* Task
Give back the full listing as written. No pictures go with it.

* Data extracts
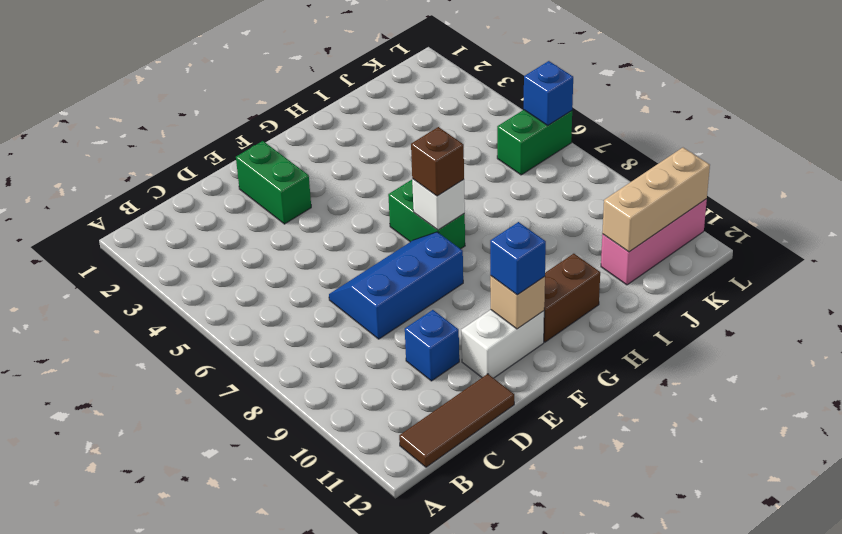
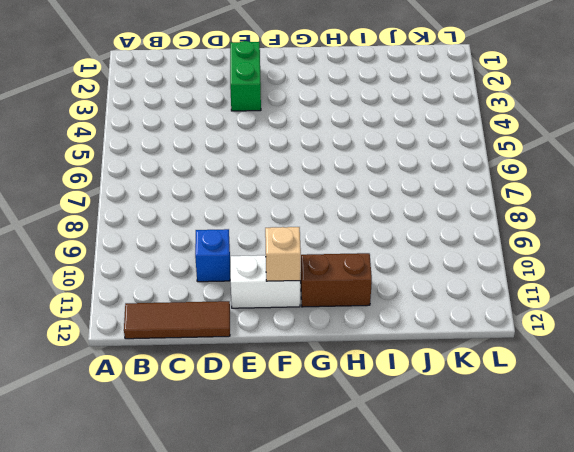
none -> blue slope D7:F8 level 1 top 8
none -> green brick G6:G7 level 1
none -> pink brick J11:L11 level 1

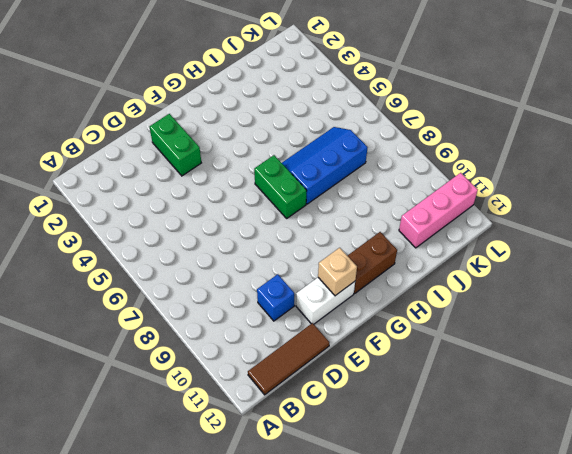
blue slope H6:J7 level 1 top 7 -> blue slope D7:F8 level 1 top 8
none -> green brick K6:L6 level 1
none -> white brick G7 level 2
none -> tan brick J11:L11 level 2

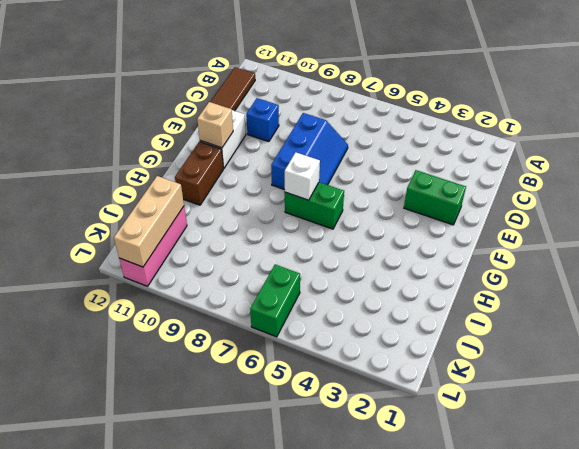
none -> blue brick L6 level 2
none -> blue brick F11 level 3
none -> brown brick G7 level 3

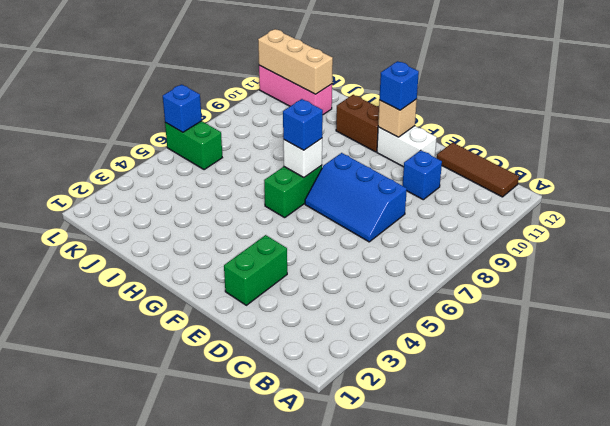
blue brick G7 level 3 -> brown brick G7 level 3

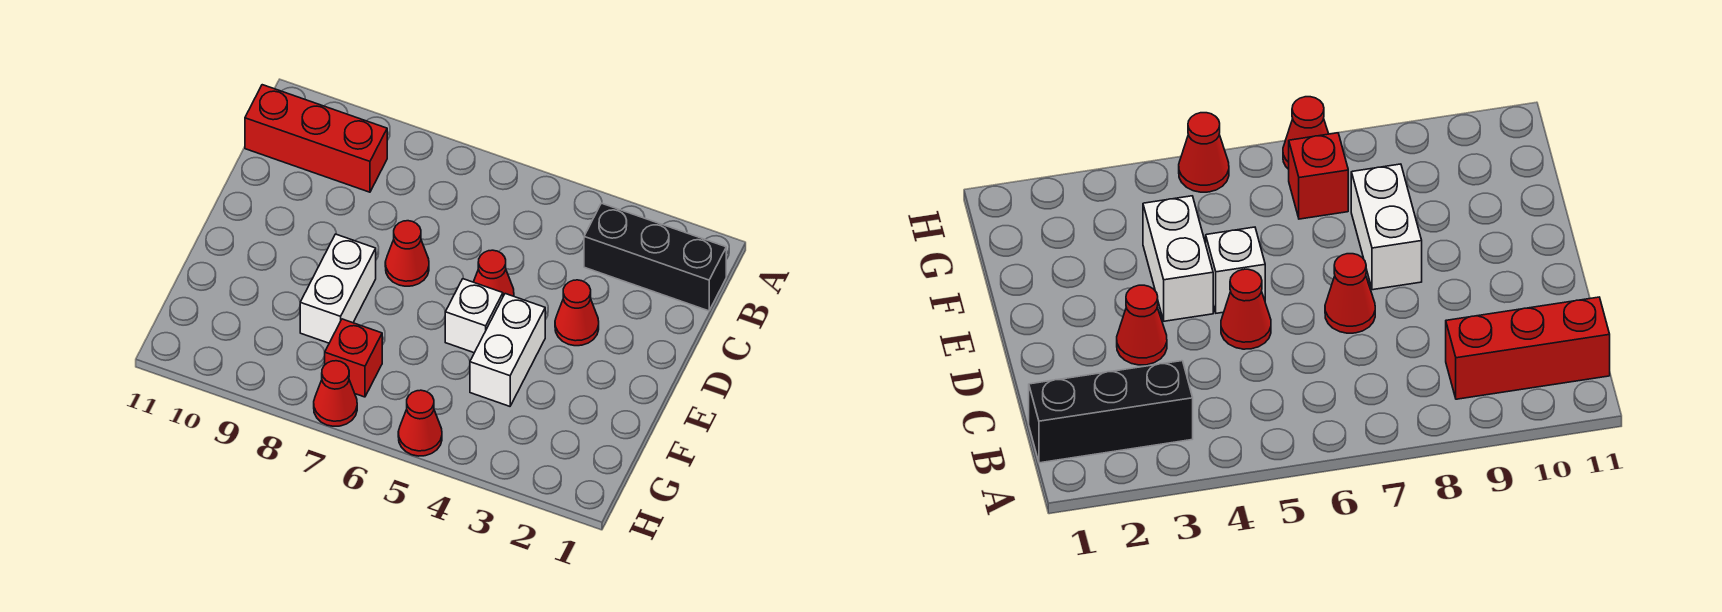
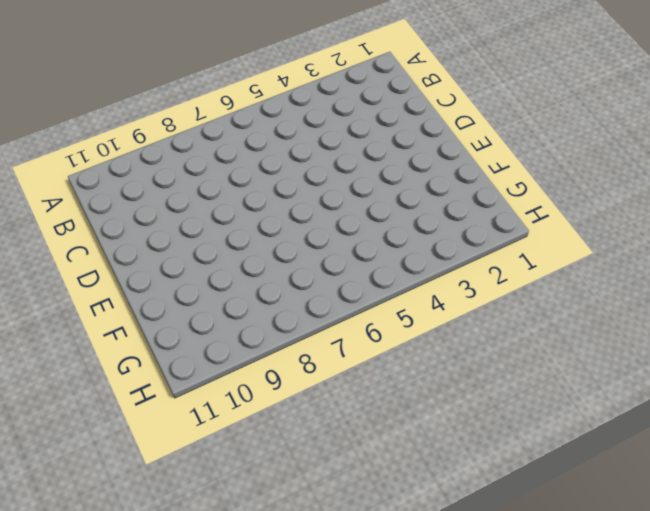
none -> black brick B1:B3 level 1
none -> red brick B9:B11 level 1

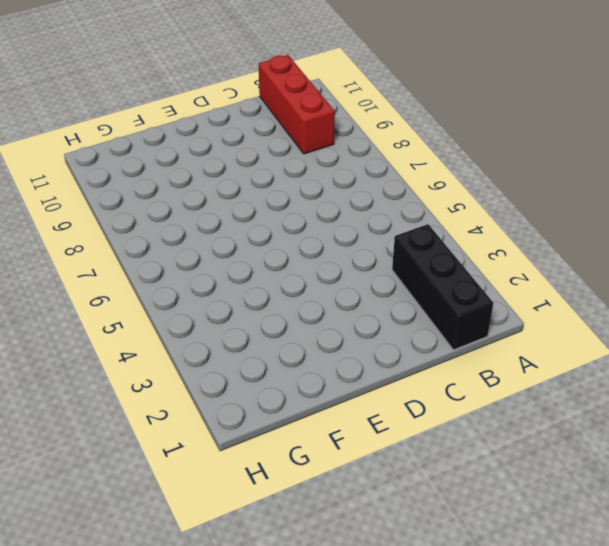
none -> red cone D3 level 1
none -> red cone D5 level 1

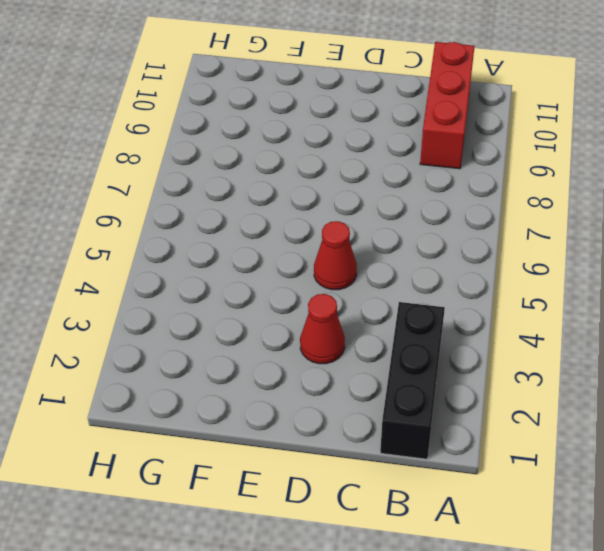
none -> red cone D7 level 1
none -> white brick E4:F4 level 1

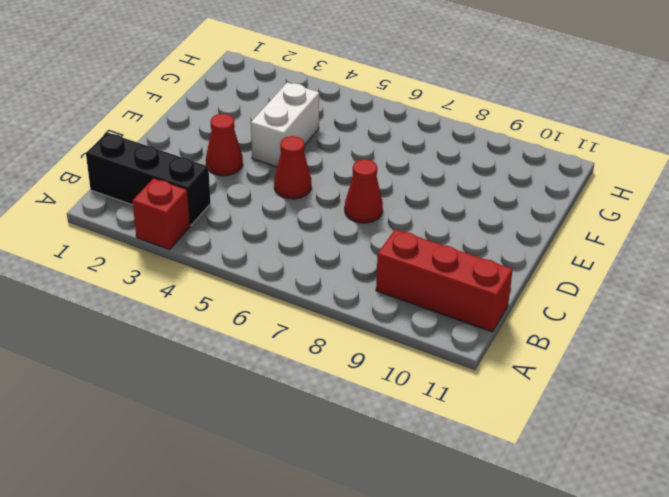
red brick A3 level 1 -> red brick G7 level 1
none -> white brick E5 level 1
none -> white brick E8:F8 level 1

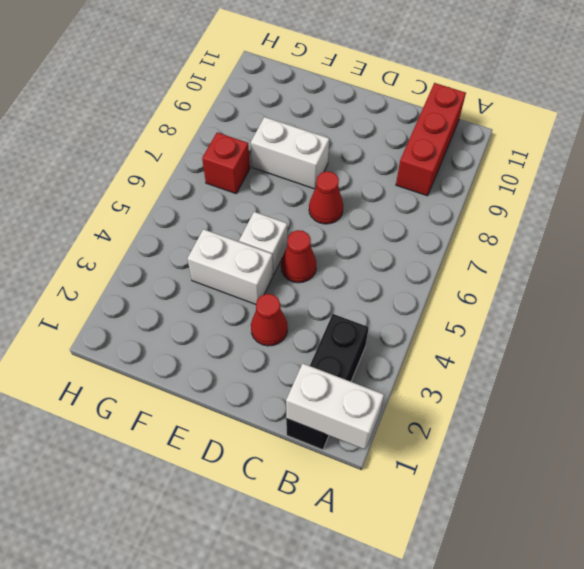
white brick A1:B1 level 2 -> none
none -> red cone H5 level 1
none -> red cone H7 level 1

* Task answer
none -> blue slope D7:F8 level 1 top 8
none -> green brick G6:G7 level 1
none -> pink brick J11:L11 level 1

blue slope H6:J7 level 1 top 7 -> blue slope D7:F8 level 1 top 8
none -> green brick K6:L6 level 1
none -> white brick G7 level 2
none -> tan brick J11:L11 level 2

none -> blue brick L6 level 2
none -> blue brick F11 level 3
none -> brown brick G7 level 3

blue brick G7 level 3 -> brown brick G7 level 3

none -> black brick B1:B3 level 1
none -> red brick B9:B11 level 1

none -> red cone D3 level 1
none -> red cone D5 level 1

none -> red cone D7 level 1
none -> white brick E4:F4 level 1

red brick A3 level 1 -> red brick G7 level 1
none -> white brick E5 level 1
none -> white brick E8:F8 level 1

white brick A1:B1 level 2 -> none
none -> red cone H5 level 1
none -> red cone H7 level 1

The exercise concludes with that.